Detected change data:
****

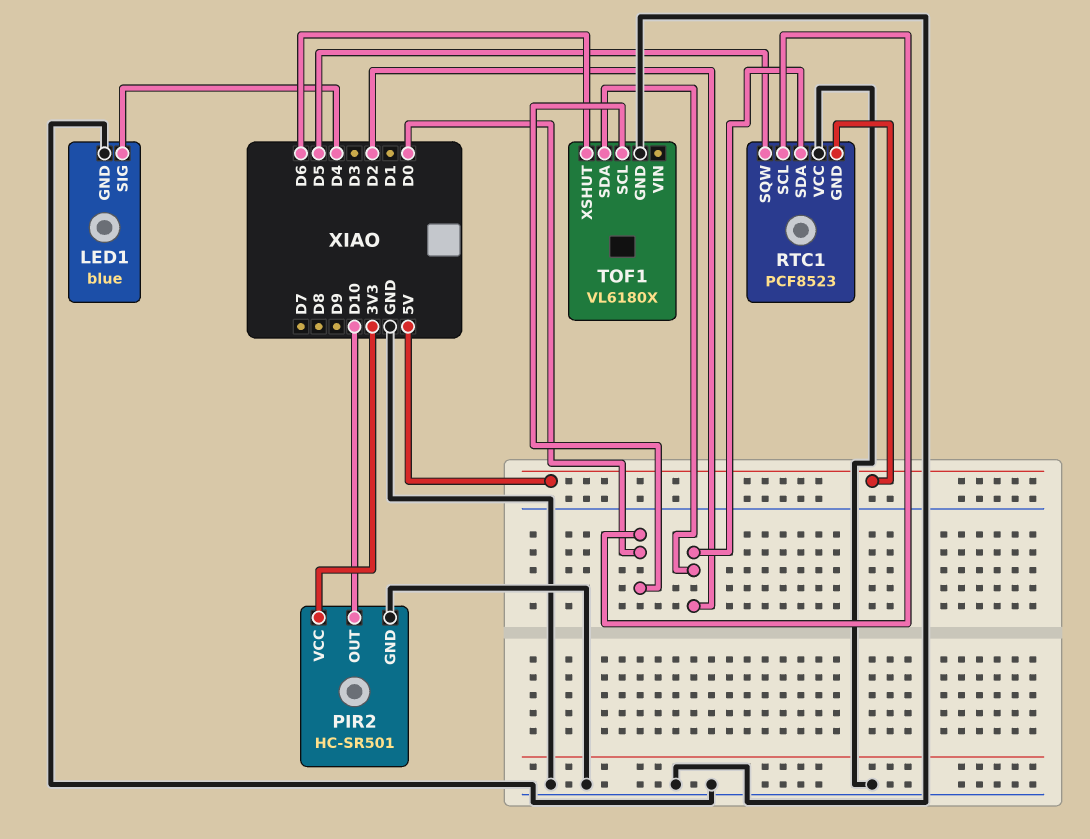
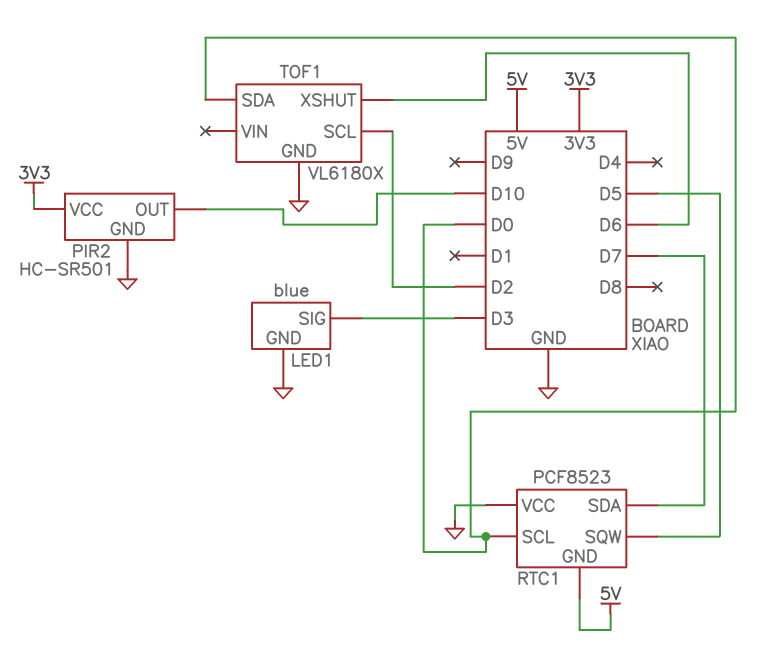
LED1 pin SIG: D4 -> D3
RTC1 pin SDA: D2 -> D7
TOF1 pin SCL: D0 -> D2
TOF1 pin SDA: D2 -> D0

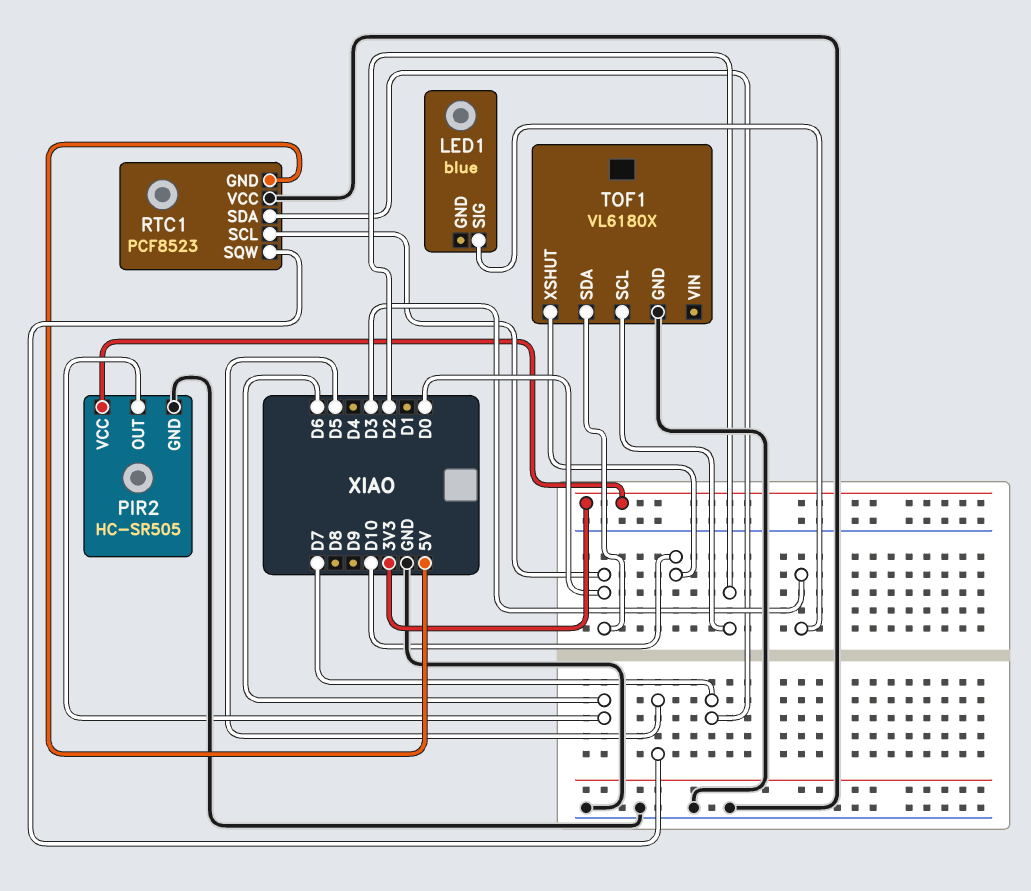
LED1 pin GND: GND -> none
PIR2: HC-SR501 -> HC-SR505
PIR2 pin OUT: D10 -> D6
TOF1 pin XSHUT: D6 -> D10

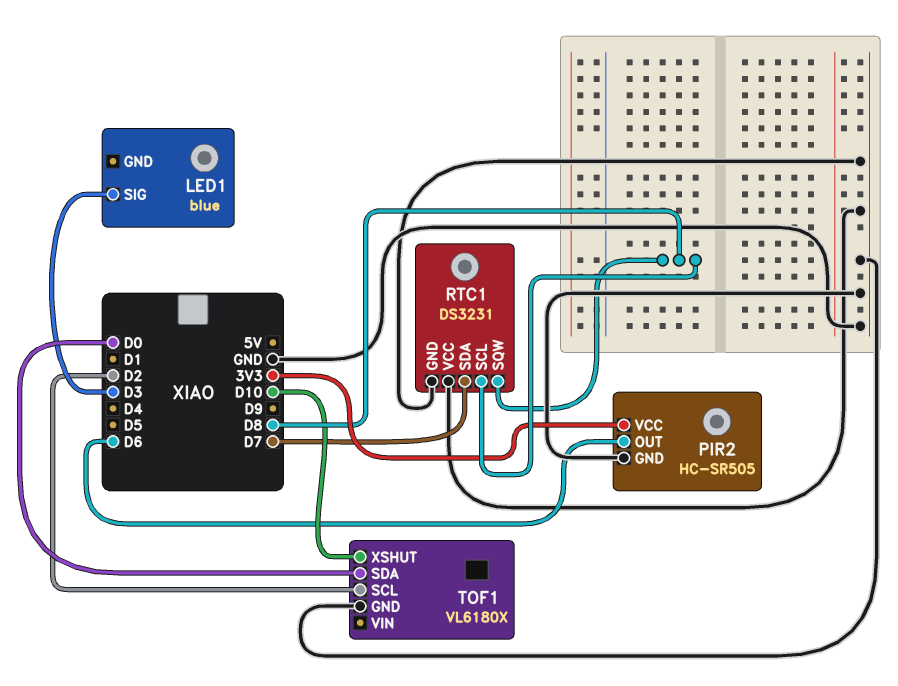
RTC1: PCF8523 -> DS3231
RTC1 pin GND: 5V -> GND
RTC1 pin SCL: D0 -> D8
RTC1 pin SQW: D5 -> D8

****

- _Task description_
Please provide a faithful transcription of all the data, pictures excluded.

- _Result of the exercise_
LED1 pin SIG: D4 -> D3
RTC1 pin SDA: D2 -> D7
TOF1 pin SCL: D0 -> D2
TOF1 pin SDA: D2 -> D0

LED1 pin GND: GND -> none
PIR2: HC-SR501 -> HC-SR505
PIR2 pin OUT: D10 -> D6
TOF1 pin XSHUT: D6 -> D10

RTC1: PCF8523 -> DS3231
RTC1 pin GND: 5V -> GND
RTC1 pin SCL: D0 -> D8
RTC1 pin SQW: D5 -> D8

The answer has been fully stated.